Put the data below into a numbered list with one line per item, skipping blank lines and leaving out the pictures.

======== Data shown ========

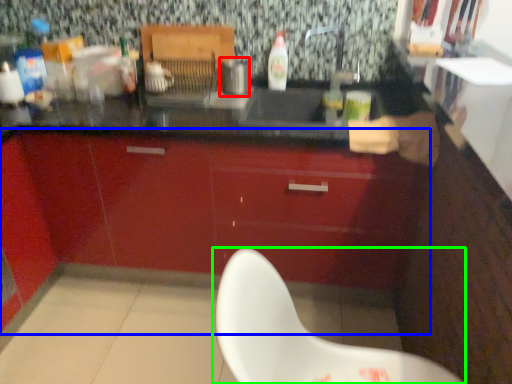
Question: Which object is the farthest from appliance (highlighted by a red box)? Choose among these: cabinetry (highlighted by a blue box) or chair (highlighted by a green box).

Choices:
 (A) cabinetry
 (B) chair

Answer: (B)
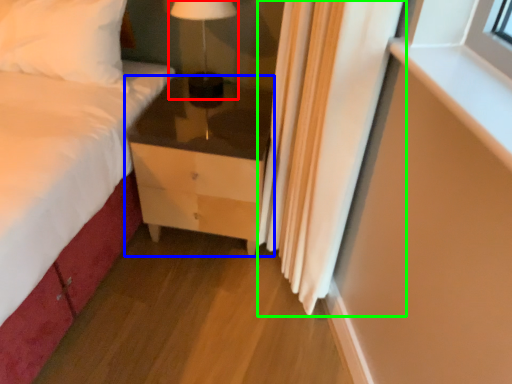
Question: Based on their relative distances, which object is nearer to table lamp (highlighted by a red box)? Choose from chest of drawers (highlighted by a blue box) and curtain (highlighted by a green box).

Choices:
 (A) chest of drawers
 (B) curtain

Answer: (A)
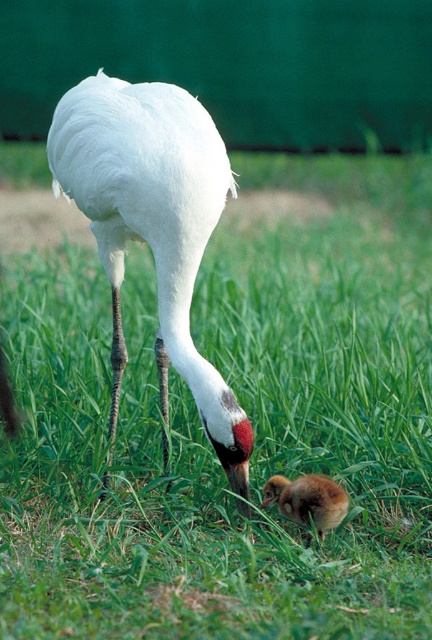
Does white feathered crane at center have a smaller size compared to brown fluffy chick at lower center?

Actually, white feathered crane at center might be larger than brown fluffy chick at lower center.

Between point (114, 419) and point (324, 513), which one is positioned behind?

Positioned behind is point (114, 419).

Measure the distance between point (127, 228) and camera.

Point (127, 228) is 9.33 feet away from camera.

Identify the location of white feathered crane at center. (152, 225).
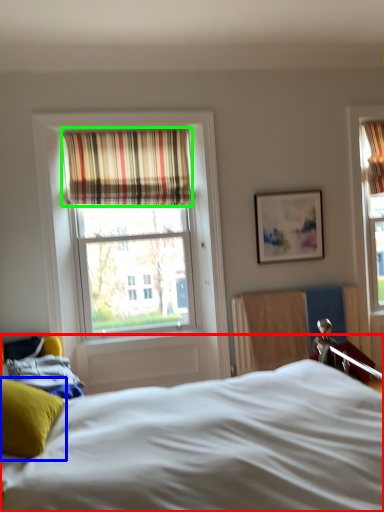
Question: Based on their relative distances, which object is nearer to bed (highlighted by a red box)? Choose from pillow (highlighted by a blue box) and curtain (highlighted by a green box).

Choices:
 (A) pillow
 (B) curtain

Answer: (A)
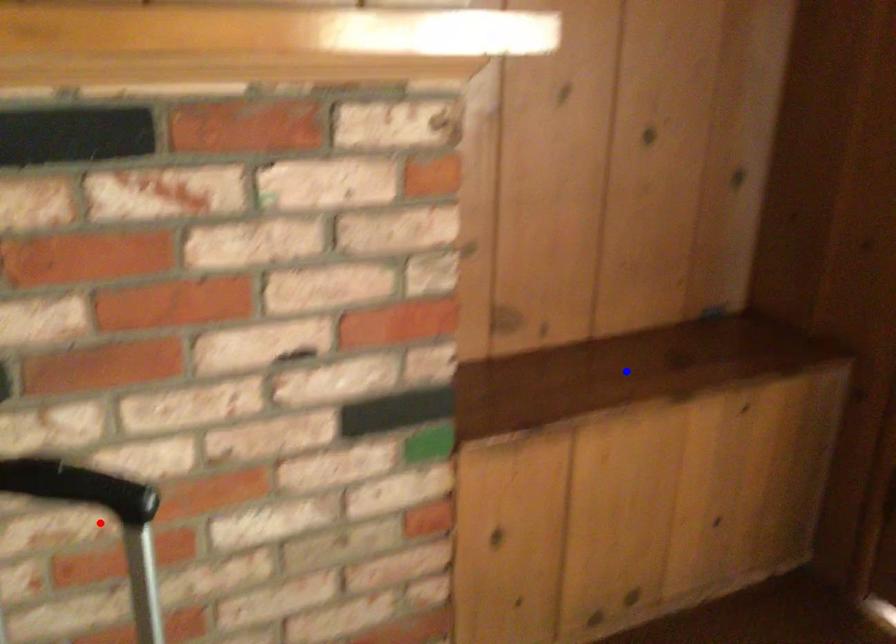
Question: Which of the two points in the image is closer to the camera?

Choices:
 (A) Blue point is closer.
 (B) Red point is closer.

Answer: (B)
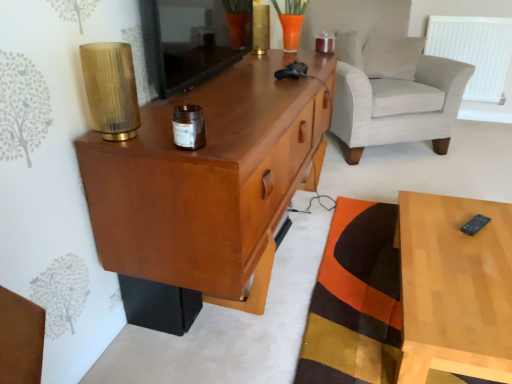
The image size is (512, 384). Find the location of `free point behind brown glass jar at center, which appears as the 1th candle holder when ordered from the bottom`. free point behind brown glass jar at center, which appears as the 1th candle holder when ordered from the bottom is located at coordinates (216, 122).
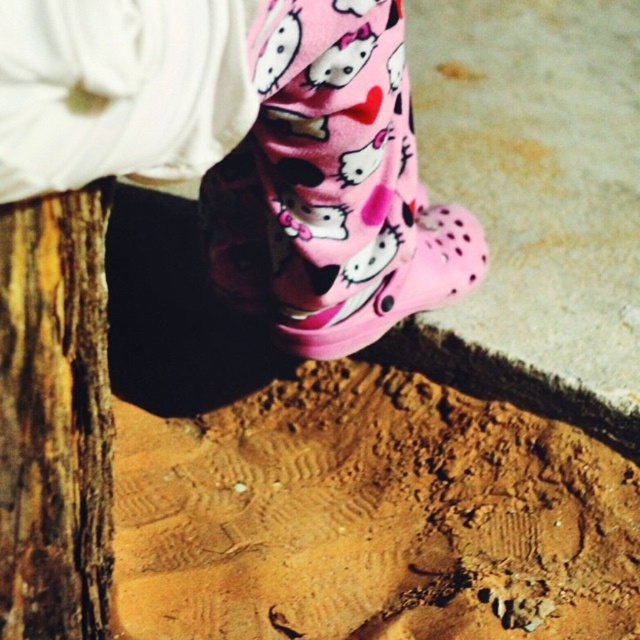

========

### Result
1. Question: Which object is the farthest from appliance (highlighted by a red box)? Choose among these: cabinetry (highlighted by a blue box) or chair (highlighted by a green box).
2. Choices:
3.  (A) cabinetry
4.  (B) chair
5. Answer: (B)
6. Question: Based on their relative distances, which object is nearer to table lamp (highlighted by a red box)? Choose from chest of drawers (highlighted by a blue box) and curtain (highlighted by a green box).
7. Choices:
8.  (A) chest of drawers
9.  (B) curtain
10. Answer: (A)
11. Does white feathered crane at center have a smaller size compared to brown fluffy chick at lower center?
12. Actually, white feathered crane at center might be larger than brown fluffy chick at lower center.
13. Between point (114, 419) and point (324, 513), which one is positioned behind?
14. Positioned behind is point (114, 419).
15. Measure the distance between point (127, 228) and camera.
16. Point (127, 228) is 9.33 feet away from camera.
17. Identify the location of white feathered crane at center. (152, 225).
18. Question: Based on their relative distances, which object is nearer to bed (highlighted by a red box)? Choose from pillow (highlighted by a blue box) and curtain (highlighted by a green box).
19. Choices:
20.  (A) pillow
21.  (B) curtain
22. Answer: (A)
23. Question: Which of the two points in the image is closer to the camera?
24. Choices:
25.  (A) Blue point is closer.
26.  (B) Red point is closer.
27. Answer: (B)
28. The image size is (512, 384). Find the location of `free point behind brown glass jar at center, which appears as the 1th candle holder when ordered from the bottom`. free point behind brown glass jar at center, which appears as the 1th candle holder when ordered from the bottom is located at coordinates (216, 122).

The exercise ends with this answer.